→ Try it: Show all lines below holding the string "Schachtel".

─── Data for analysis

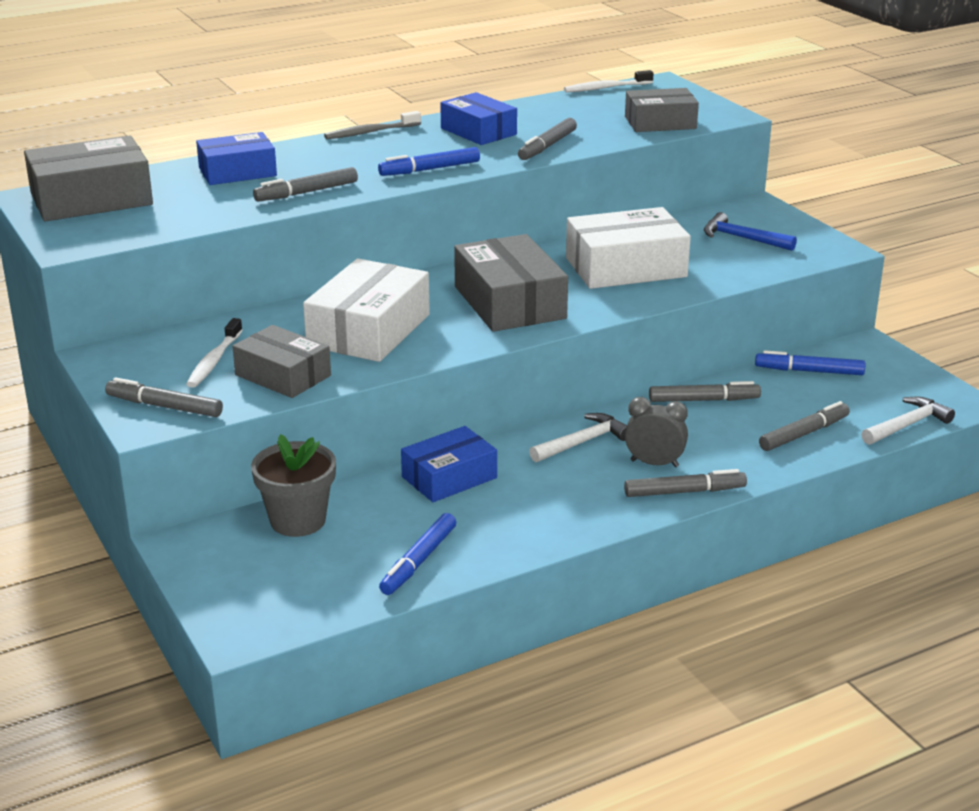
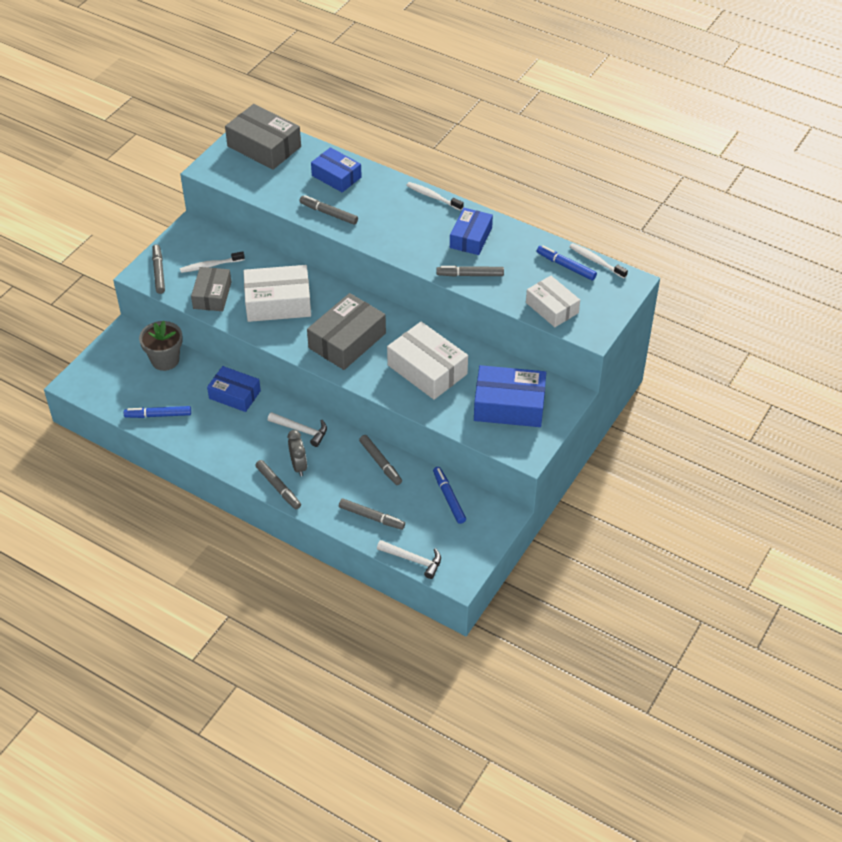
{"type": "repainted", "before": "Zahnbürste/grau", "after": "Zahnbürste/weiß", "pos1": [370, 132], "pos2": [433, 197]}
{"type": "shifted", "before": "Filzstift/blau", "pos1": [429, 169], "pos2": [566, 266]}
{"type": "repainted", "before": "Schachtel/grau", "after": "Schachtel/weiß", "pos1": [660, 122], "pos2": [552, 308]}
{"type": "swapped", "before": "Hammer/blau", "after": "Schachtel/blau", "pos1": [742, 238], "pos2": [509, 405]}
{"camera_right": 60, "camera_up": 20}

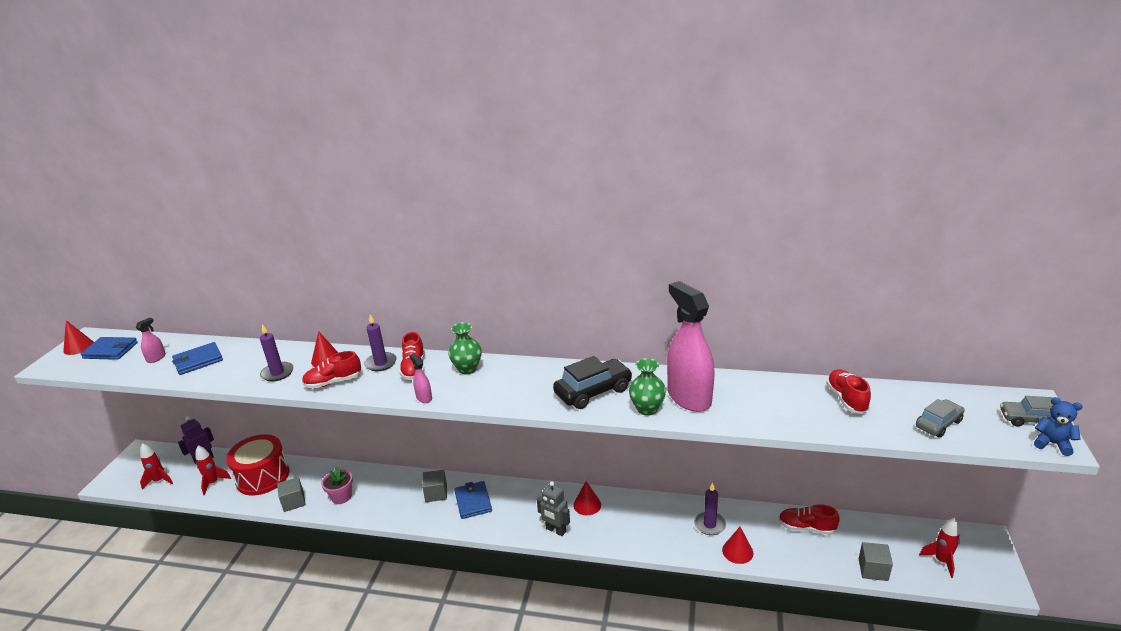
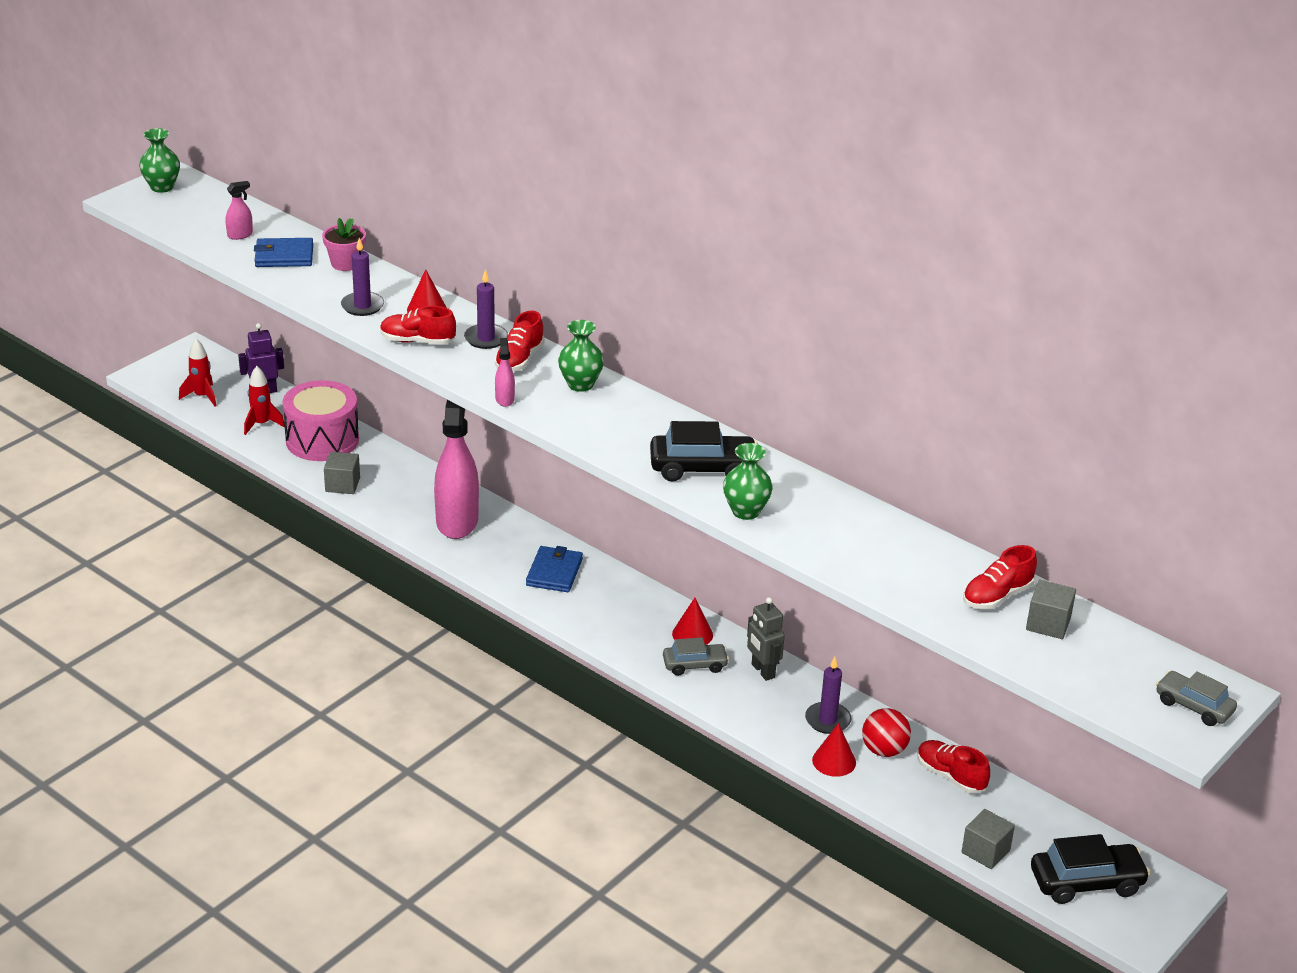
{"type": "swapped", "before": "Kegel/rot", "after": "Vase/grün", "pos1": [78, 347], "pos2": [162, 187]}
{"type": "gone", "before": "Geldbörse/blau", "pos1": [111, 350]}
{"type": "repainted", "before": "Trommel/rot", "after": "Trommel/rosa", "pos1": [263, 477], "pos2": [322, 440]}
{"type": "shifted", "before": "Blumentopf/rosa", "pos1": [341, 497], "pos2": [345, 263]}
{"type": "shifted", "before": "Kubus/grau", "pos1": [436, 493], "pos2": [1048, 624]}
{"type": "shifted", "before": "Roboter/grau", "pos1": [555, 530], "pos2": [762, 671]}
{"type": "shifted", "before": "Sprühflasche/rosa", "pos1": [689, 397], "pos2": [457, 521]}
{"type": "rotated", "before": "Schuh/rot", "pos1": [846, 399], "pos2": [997, 596], "turn": -150}
{"type": "shifted", "before": "Auto/grau", "pos1": [938, 424], "pos2": [695, 665]}
{"type": "swapped", "before": "Rakete/rot", "after": "Auto/schwarz", "pos1": [941, 561], "pos2": [1086, 882]}
{"type": "gone", "before": "Teddybär/blau", "pos1": [1052, 444]}
{"type": "new", "after": "Ball/rot", "pos2": [884, 750]}
{"camera_right": 25, "camera_up": 5}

──────

→ Solution for this exercise:
{"type": "repainted", "before": "Schachtel/grau", "after": "Schachtel/weiß", "pos1": [660, 122], "pos2": [552, 308]}
{"type": "swapped", "before": "Hammer/blau", "after": "Schachtel/blau", "pos1": [742, 238], "pos2": [509, 405]}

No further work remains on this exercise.